● **What is expected**:
Starting at the line holding "purple camera: 2 -> 4" and finishing at the line holding "white hat: 7 -> 6", transcribe the material exactly, keeping both ends but no pictures.

● **Provided records**:
Segment Open

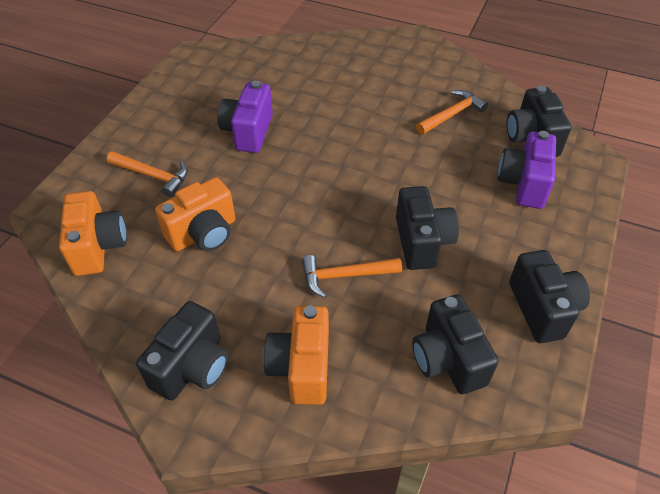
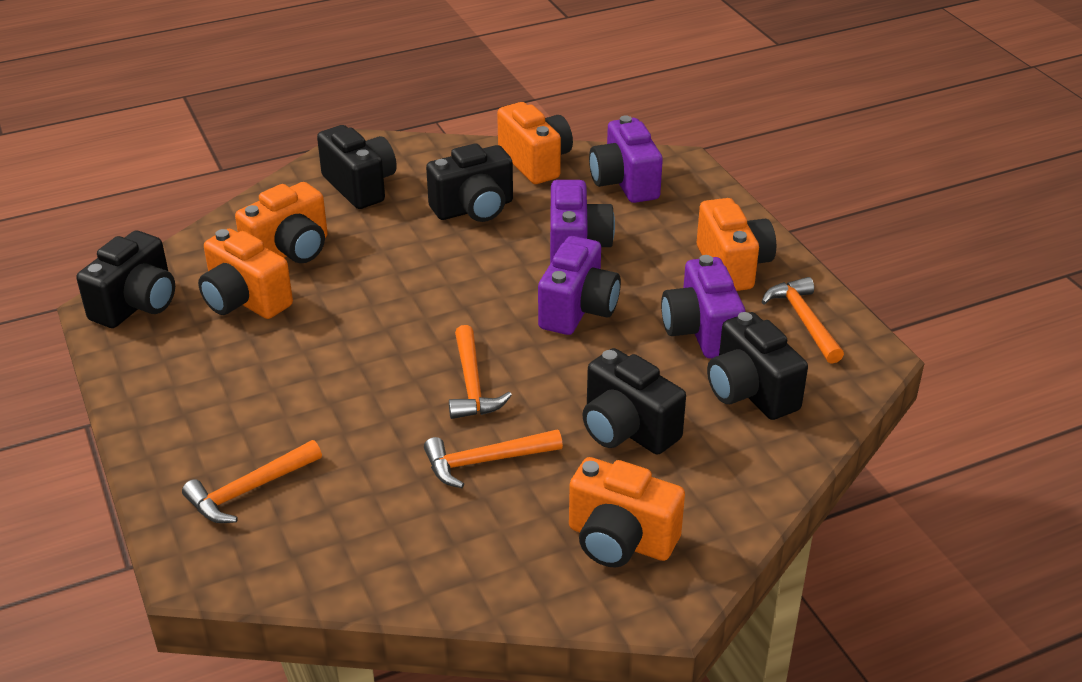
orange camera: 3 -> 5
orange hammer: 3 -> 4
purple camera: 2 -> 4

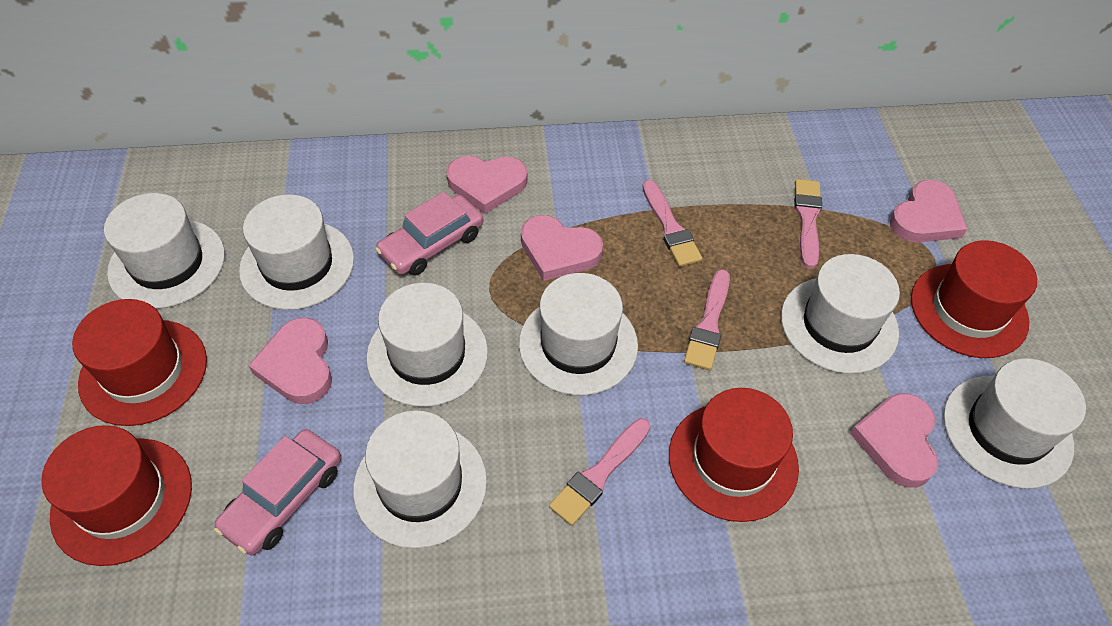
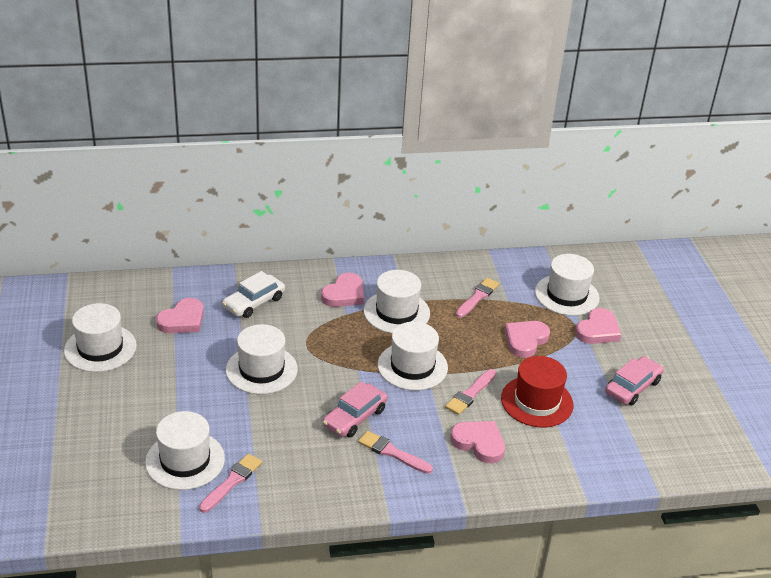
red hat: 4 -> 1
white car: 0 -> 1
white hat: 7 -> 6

Segment Closed
Segment Open

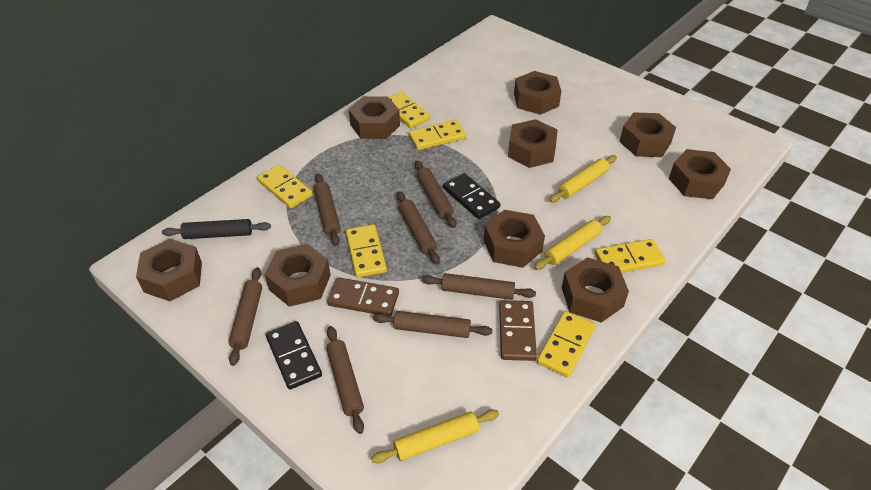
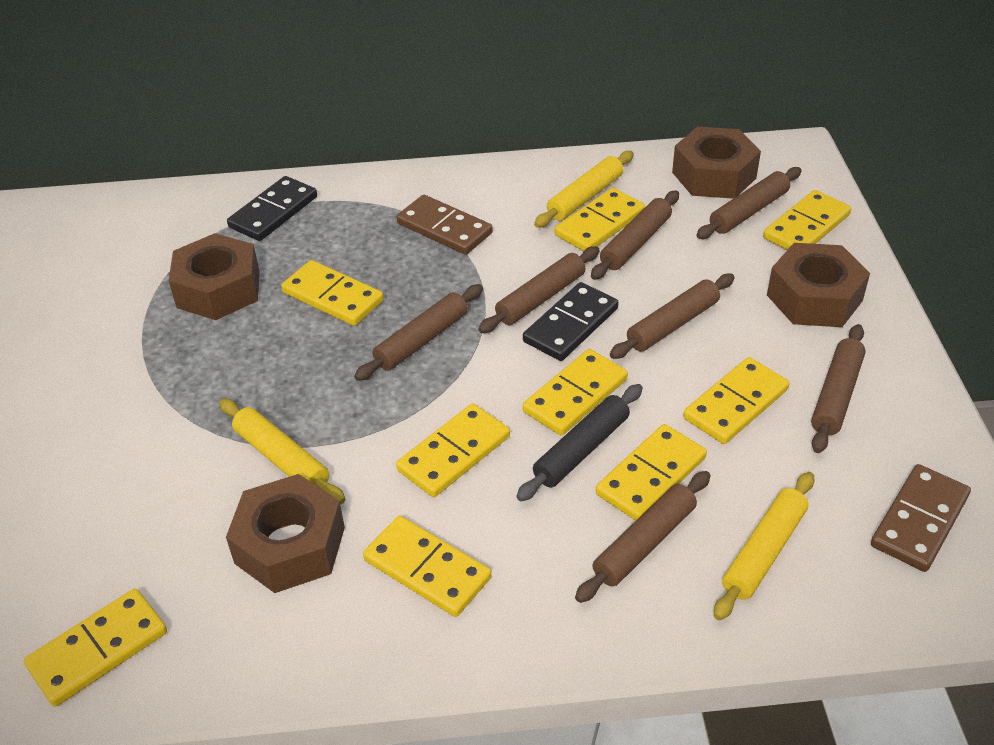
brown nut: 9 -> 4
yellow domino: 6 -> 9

Segment Closed
Segment Open

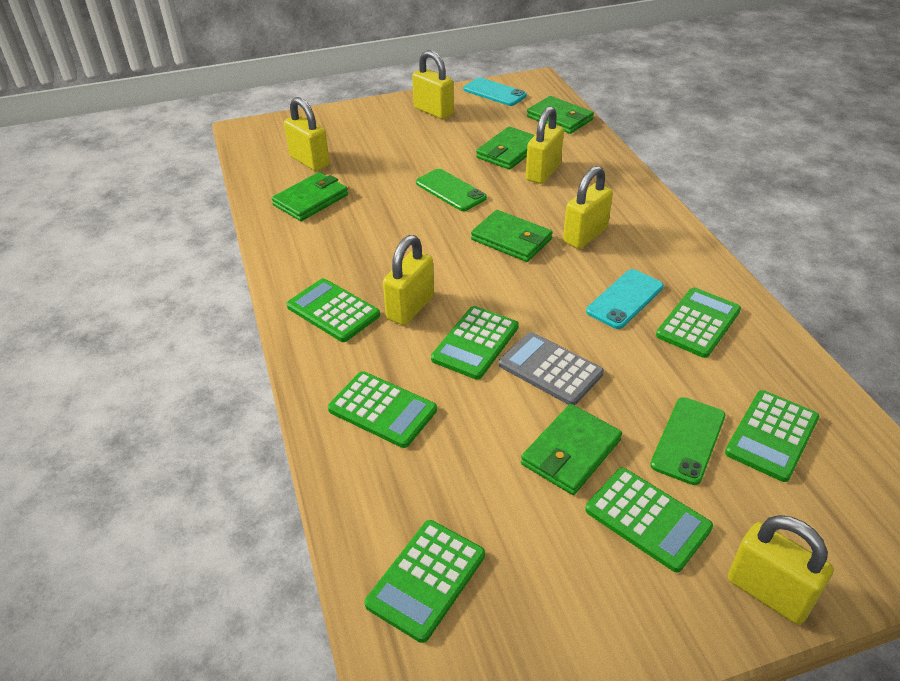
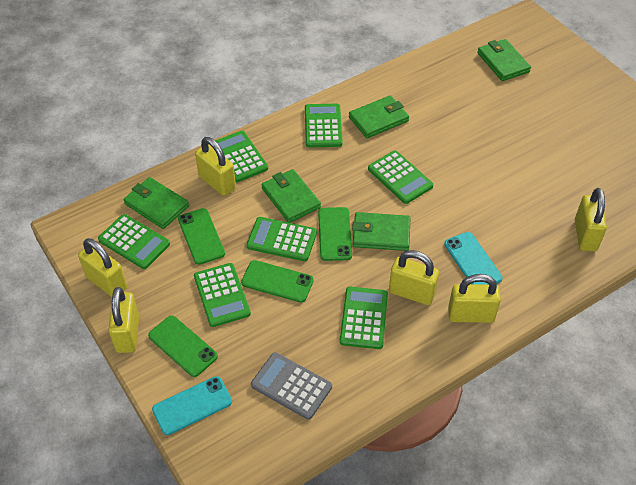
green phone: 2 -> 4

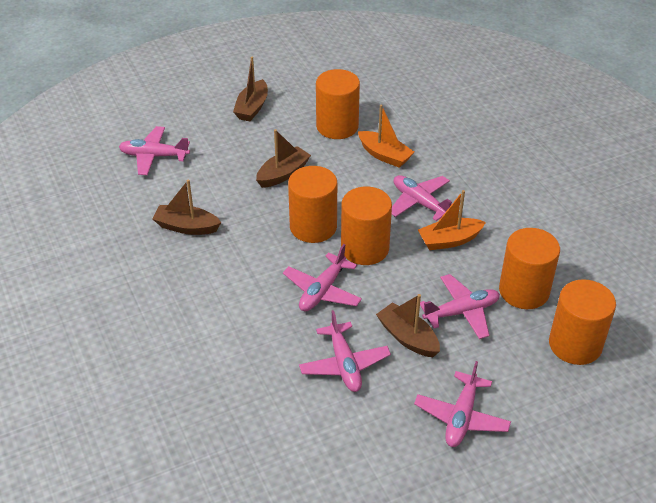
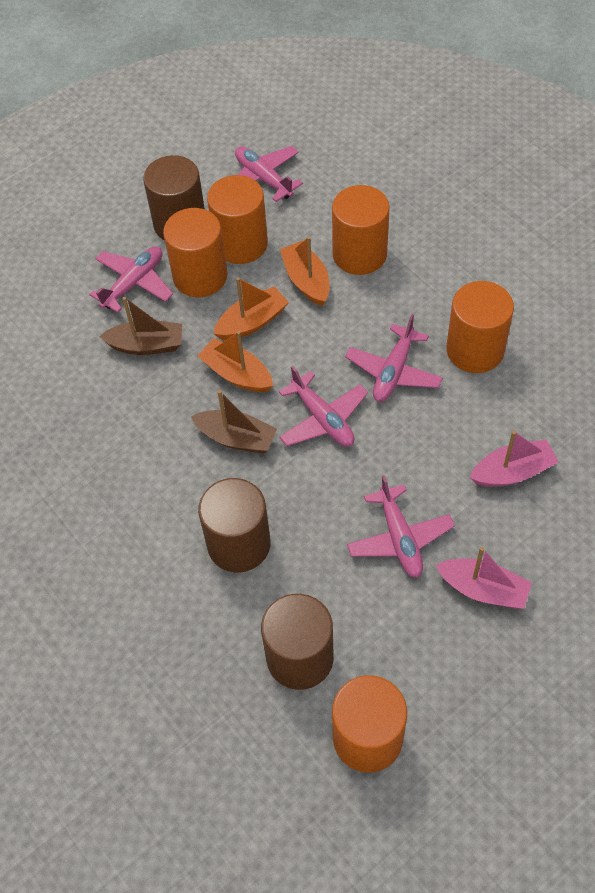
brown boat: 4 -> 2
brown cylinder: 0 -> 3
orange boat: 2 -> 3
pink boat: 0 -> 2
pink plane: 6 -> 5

Segment Closed

● **Response box**:
purple camera: 2 -> 4

red hat: 4 -> 1
white car: 0 -> 1
white hat: 7 -> 6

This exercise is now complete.